## Records shown
##############################
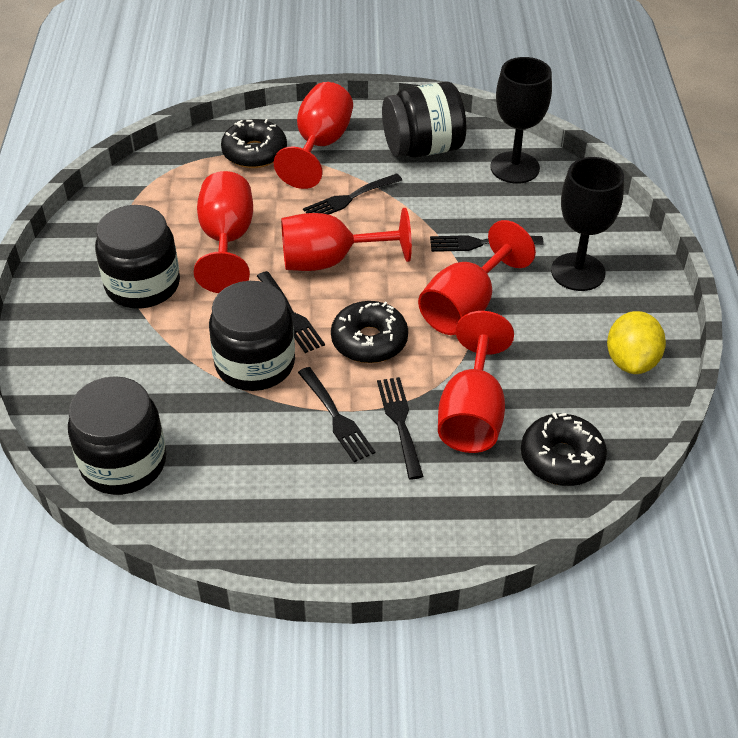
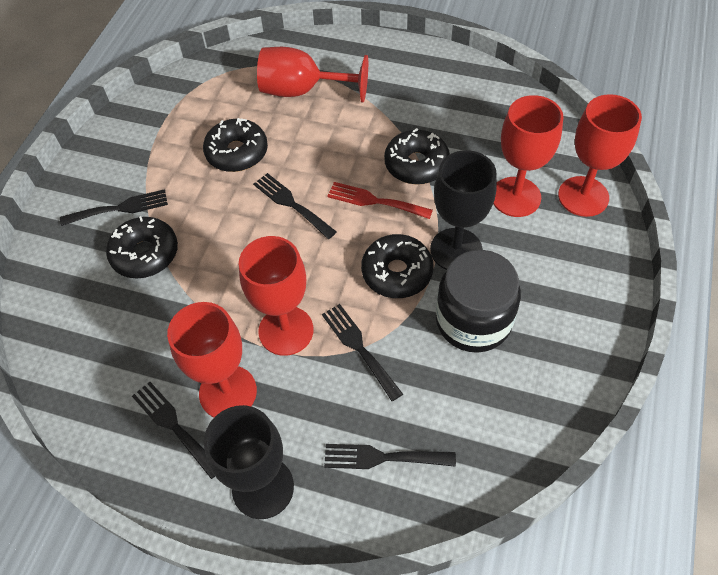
black donut: 3 -> 4
black jar: 4 -> 1
red fork: 0 -> 1
yellow lemon: 1 -> 0

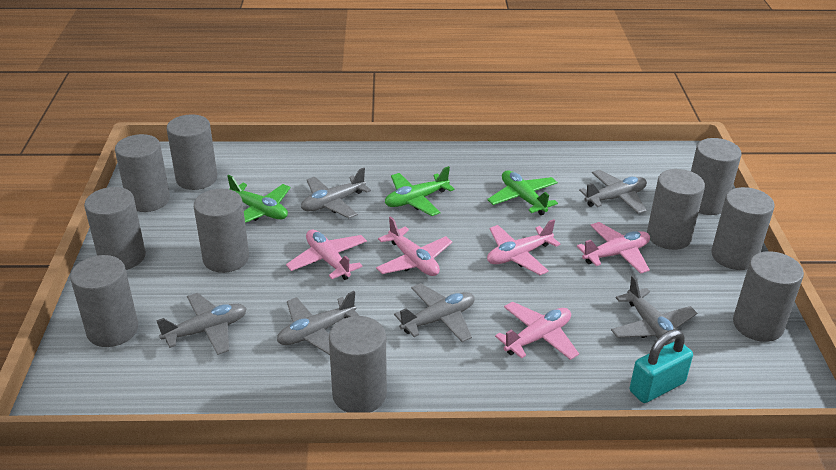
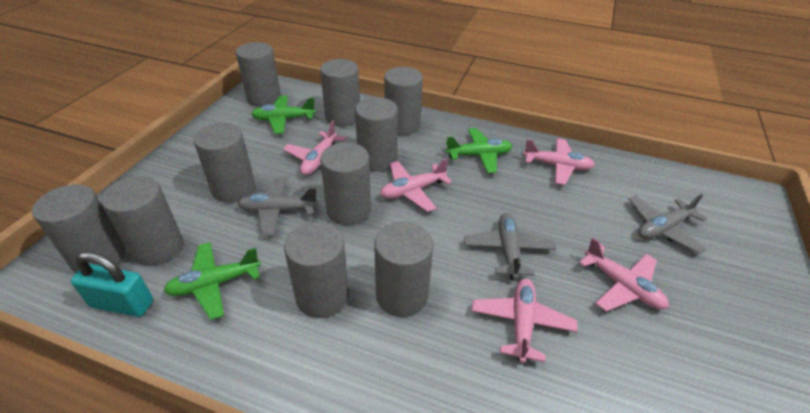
grey plane: 6 -> 3

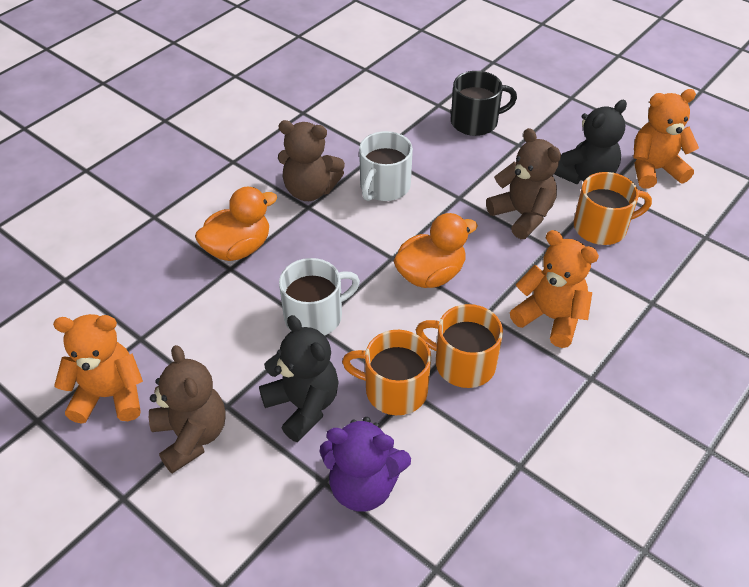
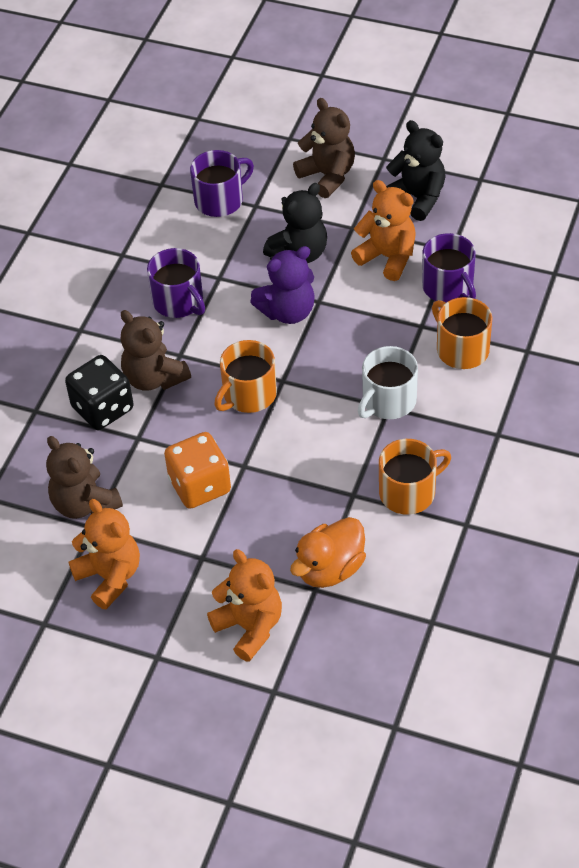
black dice: 0 -> 1
black mug: 1 -> 0
orange dice: 0 -> 1
orange duck: 2 -> 1
purple mug: 0 -> 3
white mug: 2 -> 1

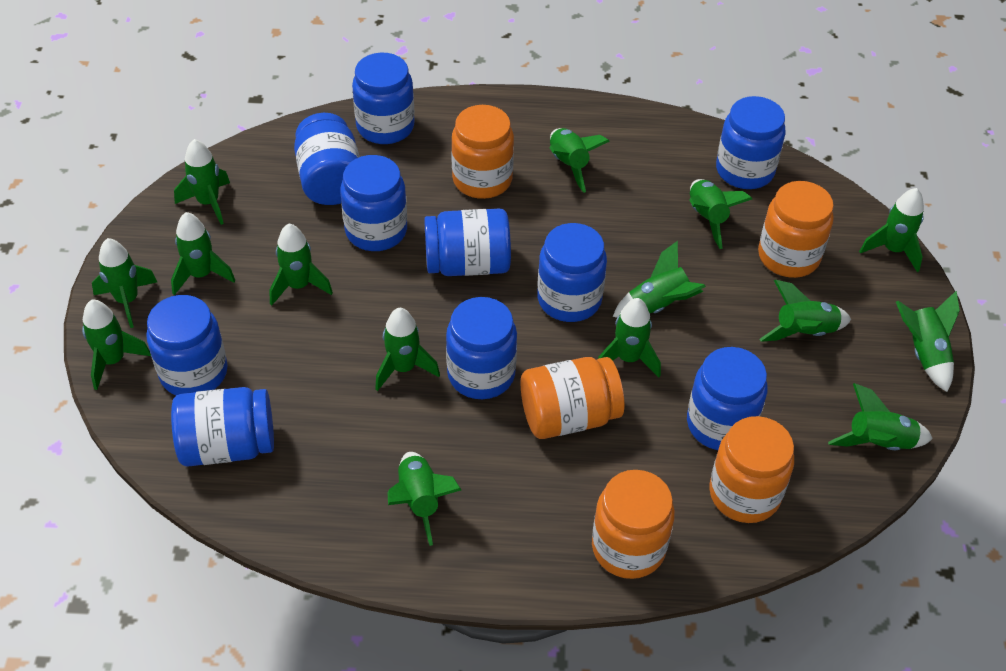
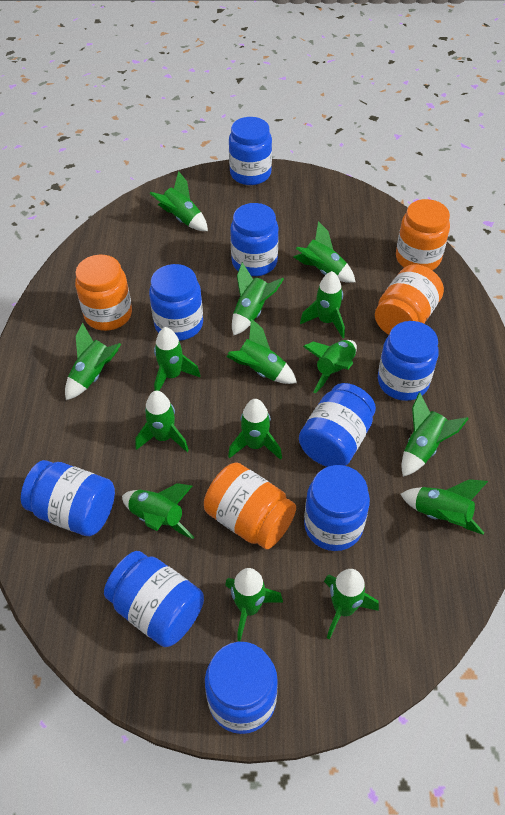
blue jar: 10 -> 9
orange jar: 5 -> 4

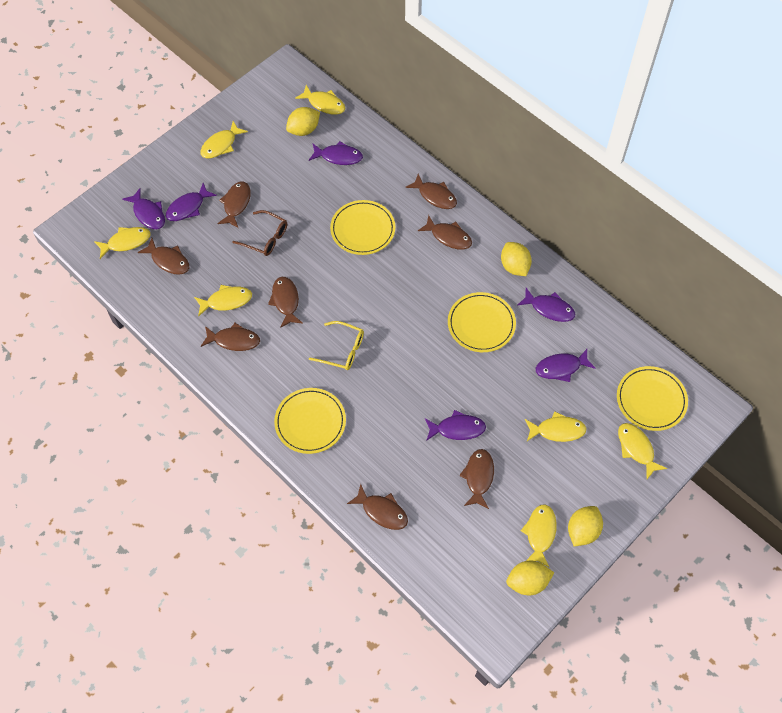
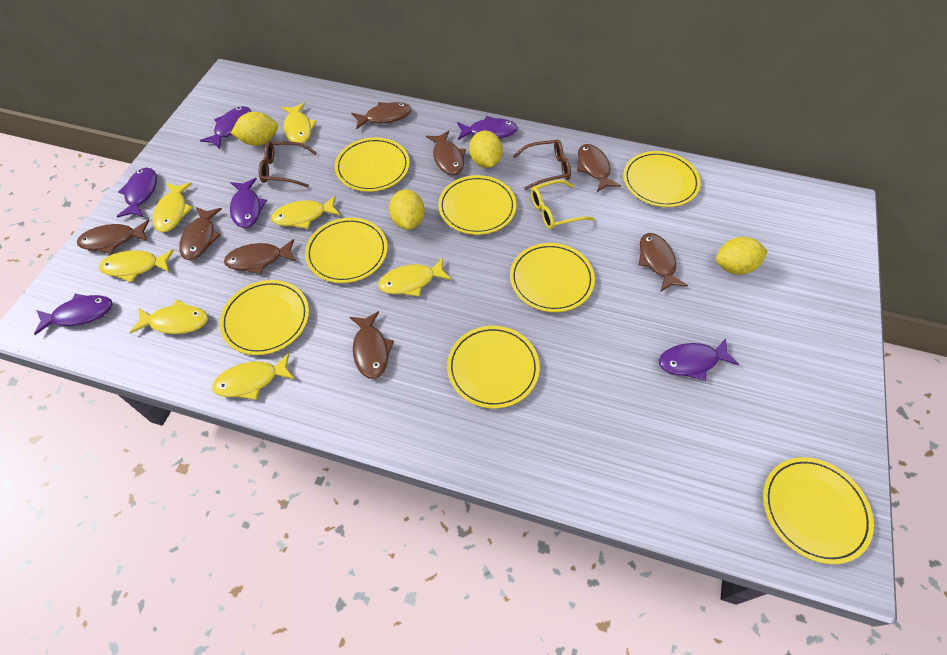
brown glasses: 1 -> 2
yellow plate: 4 -> 8

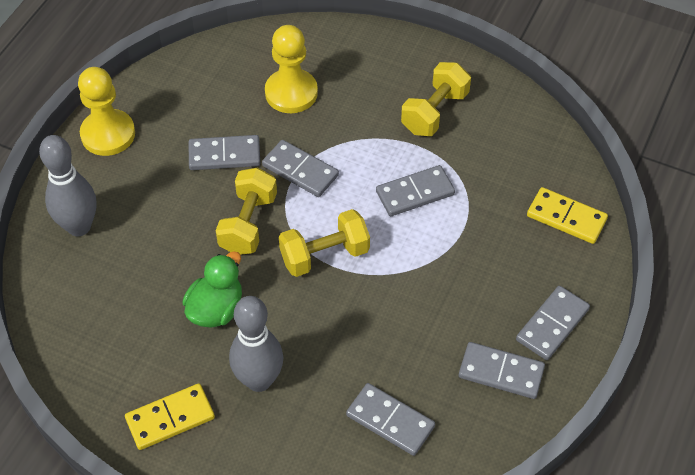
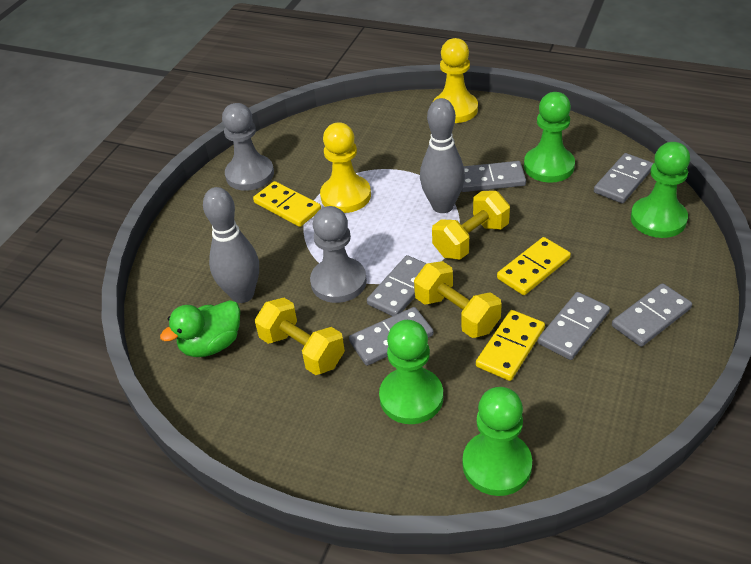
green pawn: 0 -> 4
grey pawn: 0 -> 2
yellow domino: 2 -> 3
##############################
Using the material above, gather every line that includes "black".

## Answer box
black donut: 3 -> 4
black jar: 4 -> 1
black dice: 0 -> 1
black mug: 1 -> 0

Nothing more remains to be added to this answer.